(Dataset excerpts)
★ ★ ★ ★

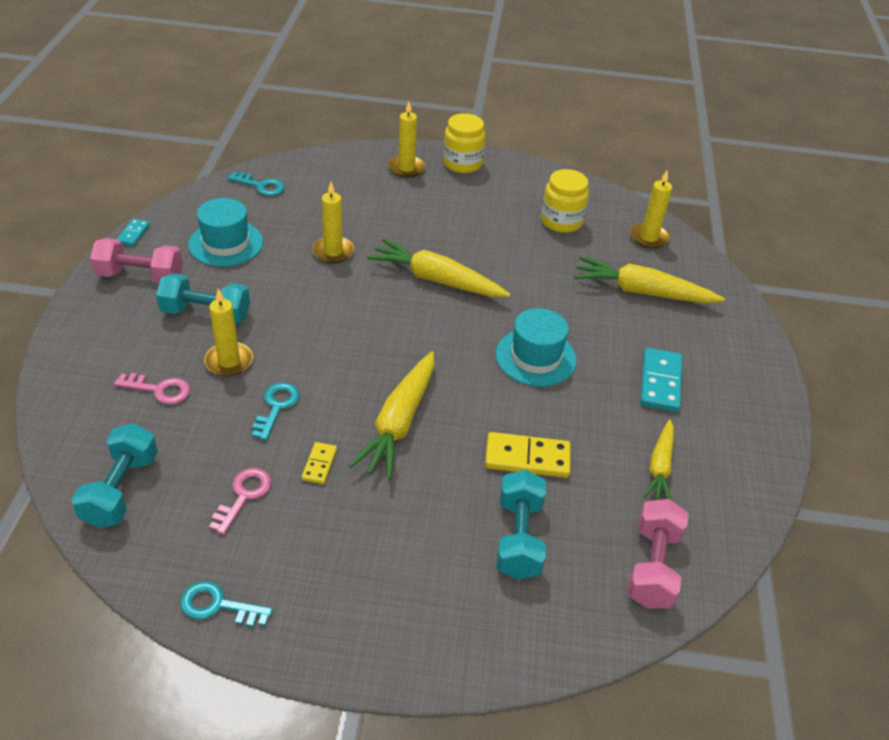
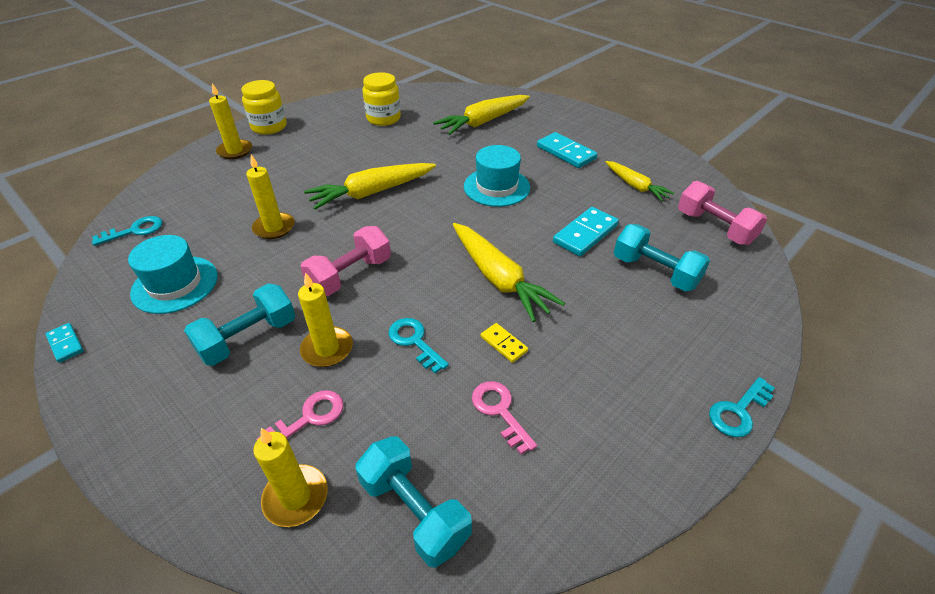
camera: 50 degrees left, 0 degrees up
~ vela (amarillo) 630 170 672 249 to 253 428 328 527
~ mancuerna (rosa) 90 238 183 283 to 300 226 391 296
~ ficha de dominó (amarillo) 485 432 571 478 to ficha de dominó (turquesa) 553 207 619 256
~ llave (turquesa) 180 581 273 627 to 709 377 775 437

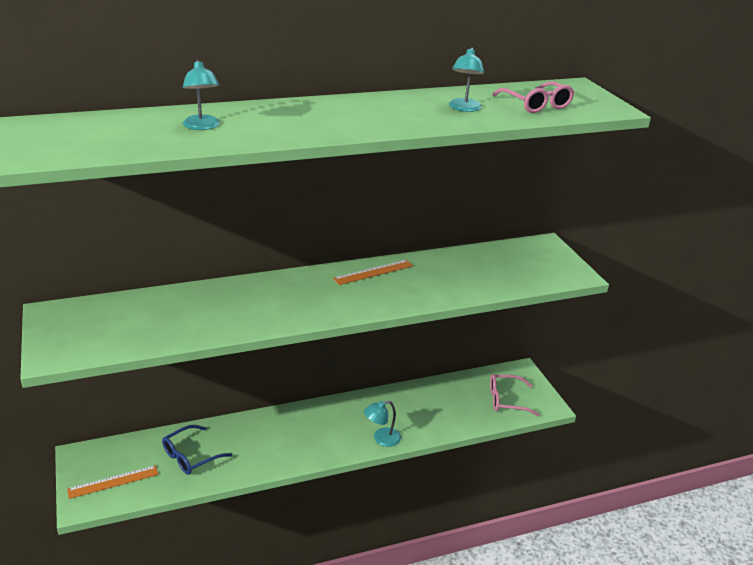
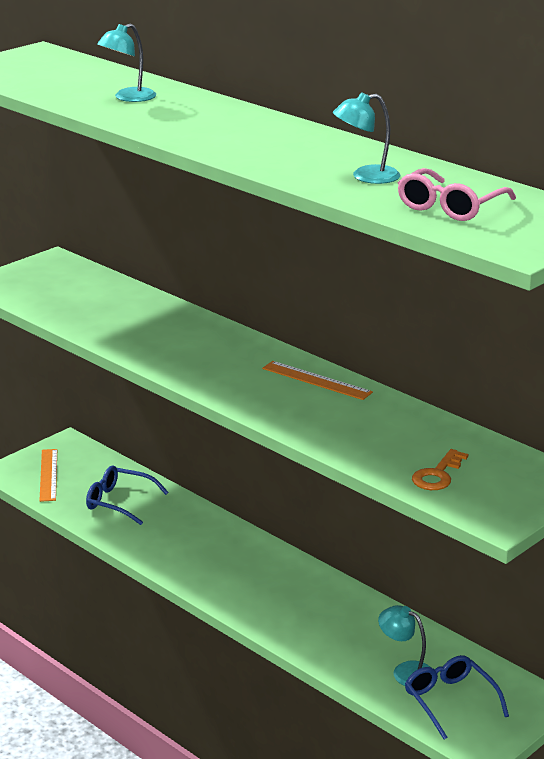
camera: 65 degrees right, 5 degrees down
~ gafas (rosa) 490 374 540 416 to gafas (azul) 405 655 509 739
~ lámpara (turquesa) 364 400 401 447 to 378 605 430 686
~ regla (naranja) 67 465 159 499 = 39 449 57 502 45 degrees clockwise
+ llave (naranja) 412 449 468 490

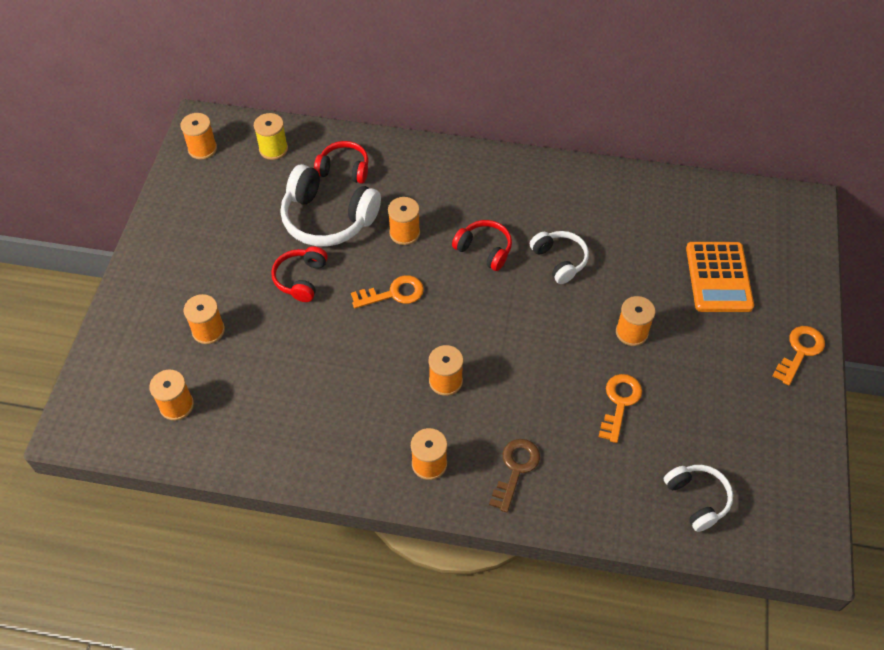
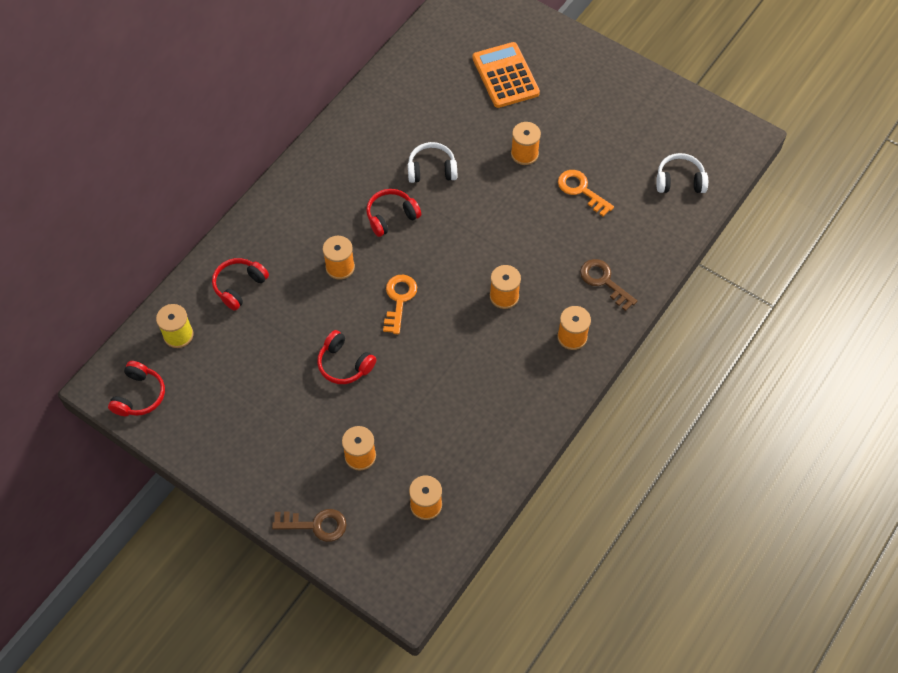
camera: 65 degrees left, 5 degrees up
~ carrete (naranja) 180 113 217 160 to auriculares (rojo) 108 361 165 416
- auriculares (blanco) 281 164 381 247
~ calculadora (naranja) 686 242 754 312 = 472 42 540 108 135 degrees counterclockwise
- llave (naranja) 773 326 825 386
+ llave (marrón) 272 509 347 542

★ ★ ★ ★

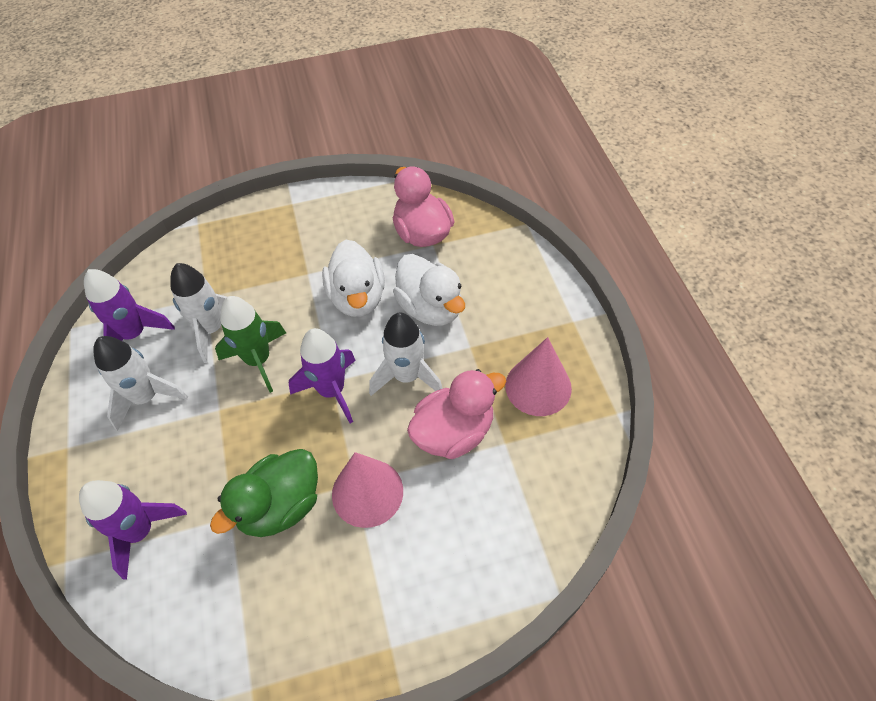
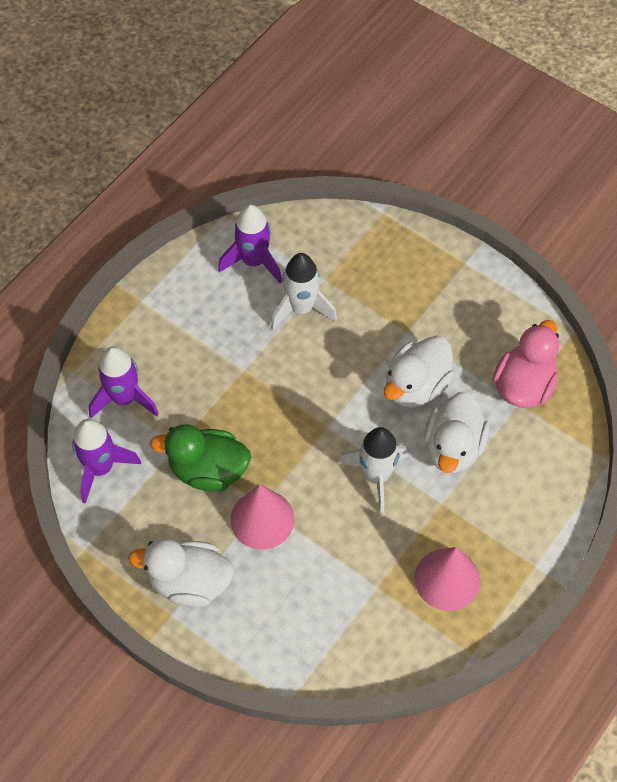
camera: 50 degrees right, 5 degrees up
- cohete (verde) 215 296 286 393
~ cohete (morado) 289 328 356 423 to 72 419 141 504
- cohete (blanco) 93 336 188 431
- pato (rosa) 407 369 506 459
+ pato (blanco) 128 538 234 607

★ ★ ★ ★

— What you need to do —
From the records above, copy each line in which the string "naranja" occurs.

— Problem solution —
~ regla (naranja) 67 465 159 499 = 39 449 57 502 45 degrees clockwise
+ llave (naranja) 412 449 468 490
~ carrete (naranja) 180 113 217 160 to auriculares (rojo) 108 361 165 416
~ calculadora (naranja) 686 242 754 312 = 472 42 540 108 135 degrees counterclockwise
- llave (naranja) 773 326 825 386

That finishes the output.